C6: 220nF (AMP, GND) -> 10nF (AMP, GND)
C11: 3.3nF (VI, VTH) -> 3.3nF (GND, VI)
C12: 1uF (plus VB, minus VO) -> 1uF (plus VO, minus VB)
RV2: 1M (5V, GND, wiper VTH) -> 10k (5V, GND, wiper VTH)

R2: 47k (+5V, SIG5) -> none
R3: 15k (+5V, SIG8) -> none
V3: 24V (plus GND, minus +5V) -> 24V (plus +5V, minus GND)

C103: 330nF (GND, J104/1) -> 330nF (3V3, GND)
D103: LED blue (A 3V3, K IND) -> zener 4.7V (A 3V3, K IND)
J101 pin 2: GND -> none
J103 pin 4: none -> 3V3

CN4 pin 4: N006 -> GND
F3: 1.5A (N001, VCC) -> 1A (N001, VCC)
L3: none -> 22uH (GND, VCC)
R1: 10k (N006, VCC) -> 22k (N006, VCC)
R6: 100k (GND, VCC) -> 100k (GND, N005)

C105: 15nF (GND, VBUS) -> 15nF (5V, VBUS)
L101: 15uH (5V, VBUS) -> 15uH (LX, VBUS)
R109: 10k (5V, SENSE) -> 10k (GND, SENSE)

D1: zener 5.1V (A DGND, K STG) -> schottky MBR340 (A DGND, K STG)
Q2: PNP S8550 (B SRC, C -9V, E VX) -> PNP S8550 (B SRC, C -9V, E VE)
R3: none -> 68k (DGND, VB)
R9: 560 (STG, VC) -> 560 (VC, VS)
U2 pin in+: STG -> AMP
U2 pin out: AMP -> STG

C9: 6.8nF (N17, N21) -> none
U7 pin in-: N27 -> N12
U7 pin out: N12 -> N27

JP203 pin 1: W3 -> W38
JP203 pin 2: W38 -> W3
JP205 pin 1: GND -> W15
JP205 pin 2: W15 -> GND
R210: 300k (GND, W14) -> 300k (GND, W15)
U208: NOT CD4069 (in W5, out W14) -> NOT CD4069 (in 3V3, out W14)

● ASSIGNED TASK
Every record, copied exactly, is the expected answer.

● SOLUTION BELOW
C6: 220nF (AMP, GND) -> 10nF (AMP, GND)
C11: 3.3nF (VI, VTH) -> 3.3nF (GND, VI)
C12: 1uF (plus VB, minus VO) -> 1uF (plus VO, minus VB)
RV2: 1M (5V, GND, wiper VTH) -> 10k (5V, GND, wiper VTH)

R2: 47k (+5V, SIG5) -> none
R3: 15k (+5V, SIG8) -> none
V3: 24V (plus GND, minus +5V) -> 24V (plus +5V, minus GND)

C103: 330nF (GND, J104/1) -> 330nF (3V3, GND)
D103: LED blue (A 3V3, K IND) -> zener 4.7V (A 3V3, K IND)
J101 pin 2: GND -> none
J103 pin 4: none -> 3V3

CN4 pin 4: N006 -> GND
F3: 1.5A (N001, VCC) -> 1A (N001, VCC)
L3: none -> 22uH (GND, VCC)
R1: 10k (N006, VCC) -> 22k (N006, VCC)
R6: 100k (GND, VCC) -> 100k (GND, N005)

C105: 15nF (GND, VBUS) -> 15nF (5V, VBUS)
L101: 15uH (5V, VBUS) -> 15uH (LX, VBUS)
R109: 10k (5V, SENSE) -> 10k (GND, SENSE)

D1: zener 5.1V (A DGND, K STG) -> schottky MBR340 (A DGND, K STG)
Q2: PNP S8550 (B SRC, C -9V, E VX) -> PNP S8550 (B SRC, C -9V, E VE)
R3: none -> 68k (DGND, VB)
R9: 560 (STG, VC) -> 560 (VC, VS)
U2 pin in+: STG -> AMP
U2 pin out: AMP -> STG

C9: 6.8nF (N17, N21) -> none
U7 pin in-: N27 -> N12
U7 pin out: N12 -> N27

JP203 pin 1: W3 -> W38
JP203 pin 2: W38 -> W3
JP205 pin 1: GND -> W15
JP205 pin 2: W15 -> GND
R210: 300k (GND, W14) -> 300k (GND, W15)
U208: NOT CD4069 (in W5, out W14) -> NOT CD4069 (in 3V3, out W14)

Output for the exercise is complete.